[Brief] Rewrite the lines starting at the one containing "Auckland: 12:06 -> none" and ending at the one containing "Montevideo: 2:54 -> 2:59", exchanging "Kingston" for "Kampala" and leaving all else unchanged.

[Entries]
• • • • • • •

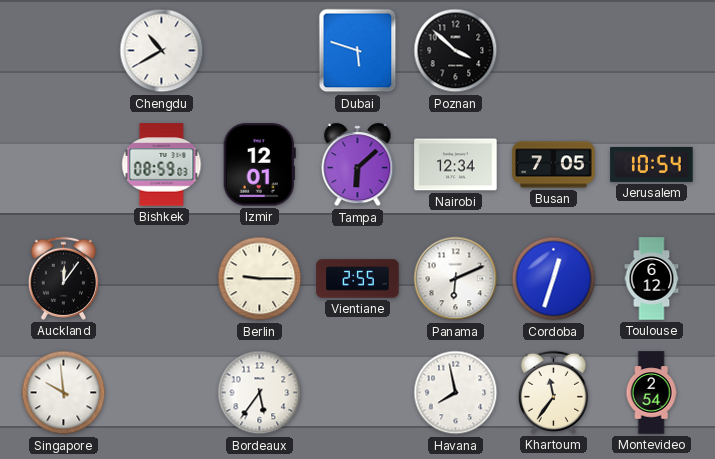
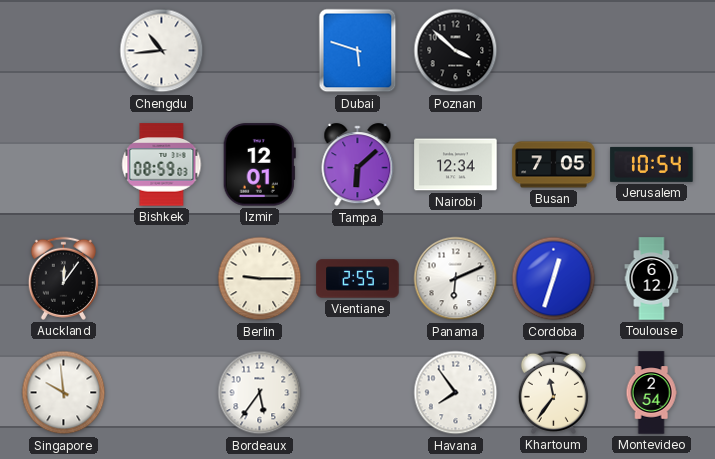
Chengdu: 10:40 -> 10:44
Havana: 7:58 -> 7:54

• • • • • • •

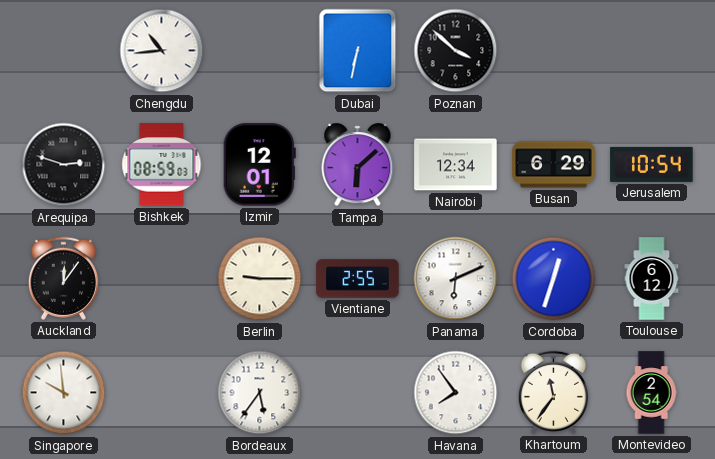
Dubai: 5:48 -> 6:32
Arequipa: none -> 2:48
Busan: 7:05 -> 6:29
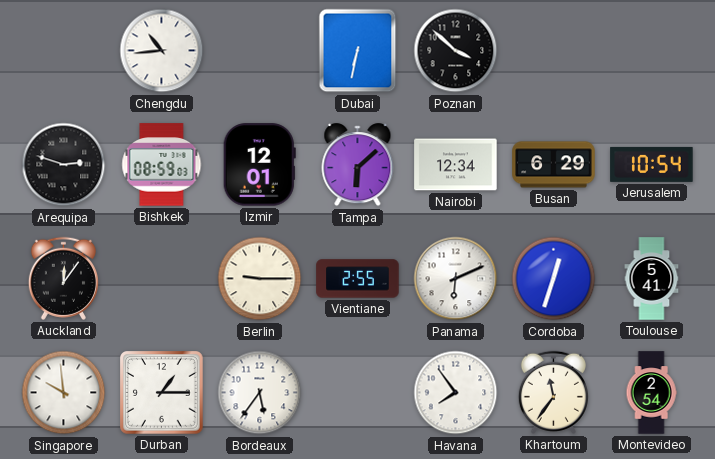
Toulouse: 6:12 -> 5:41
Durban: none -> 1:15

• • • • • • •

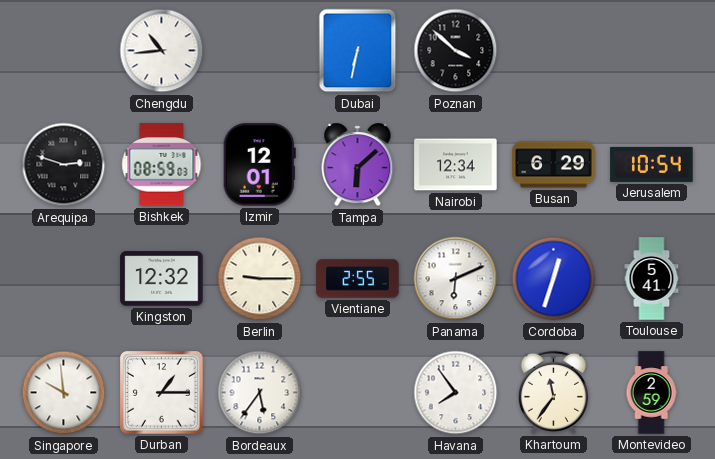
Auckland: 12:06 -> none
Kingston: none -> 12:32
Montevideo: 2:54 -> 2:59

• • • • • • •

[The solution]
Auckland: 12:06 -> none
Kampala: none -> 12:32
Montevideo: 2:54 -> 2:59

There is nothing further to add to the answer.